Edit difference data

========

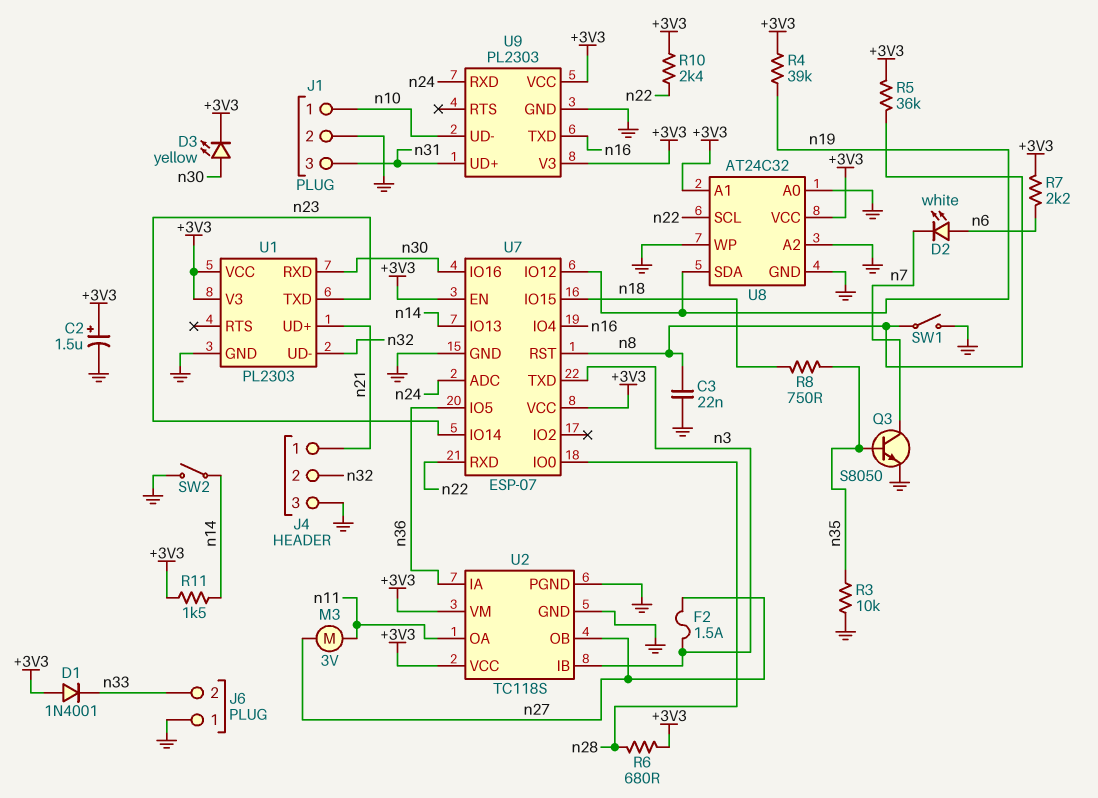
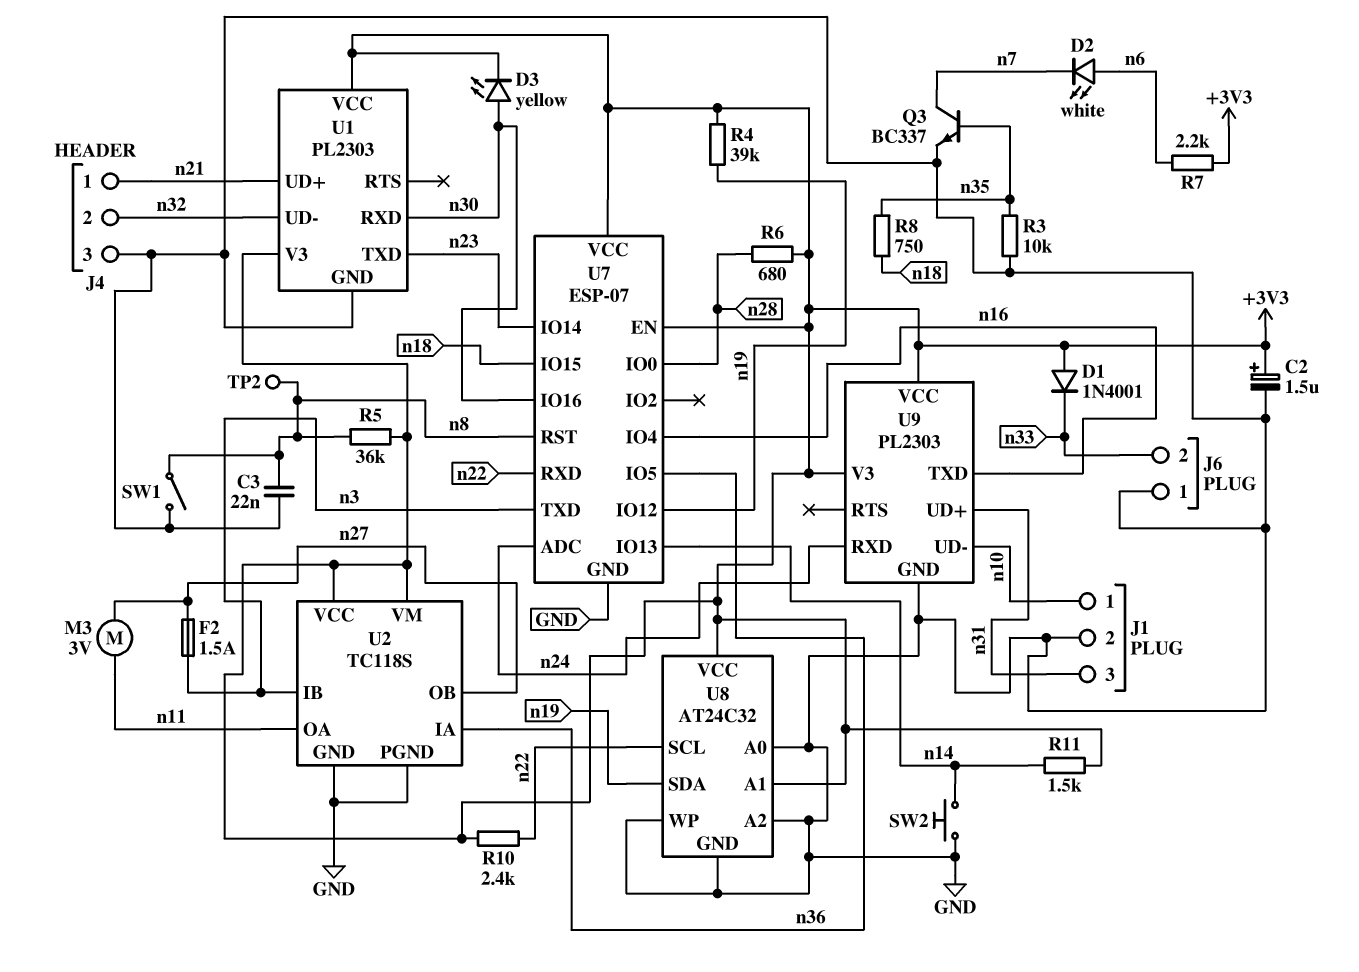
Q3: NPN S8050 (B n35, C n7, E GND) -> NPN BC337 (B n35, C n7, E GND)
SW2: switch (GND, n14) -> button (GND, n14)
TP2: none -> test point (n8)

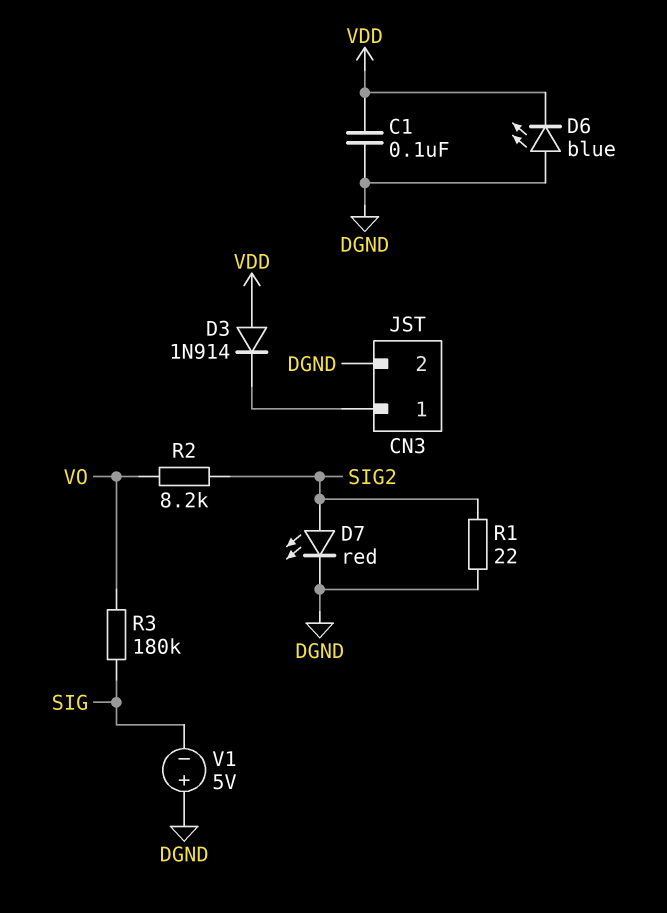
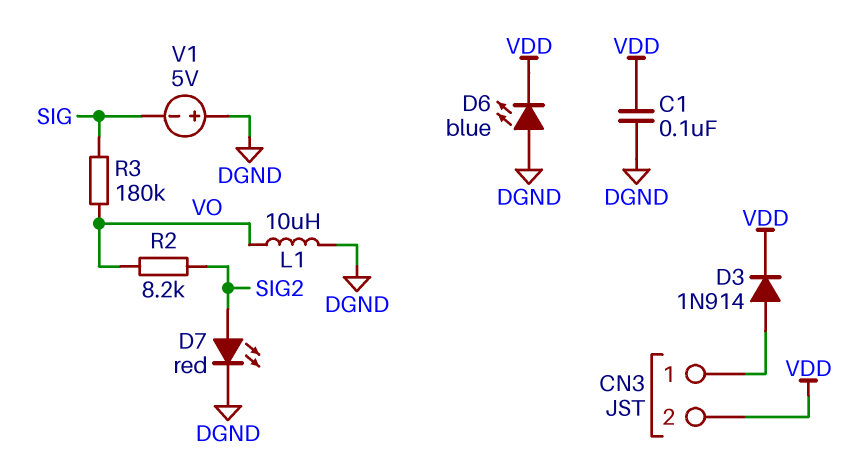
CN3 pin 2: DGND -> VDD
D3: diode 1N914 (A VDD, K CN3/1) -> diode 1N914 (A CN3/1, K VDD)
L1: none -> 10uH (DGND, VO)
R1: 22 (DGND, SIG2) -> none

========

ASSIGNED TASK
Restate the data word for word without pictures.

COMPLETED TASK
Q3: NPN S8050 (B n35, C n7, E GND) -> NPN BC337 (B n35, C n7, E GND)
SW2: switch (GND, n14) -> button (GND, n14)
TP2: none -> test point (n8)

CN3 pin 2: DGND -> VDD
D3: diode 1N914 (A VDD, K CN3/1) -> diode 1N914 (A CN3/1, K VDD)
L1: none -> 10uH (DGND, VO)
R1: 22 (DGND, SIG2) -> none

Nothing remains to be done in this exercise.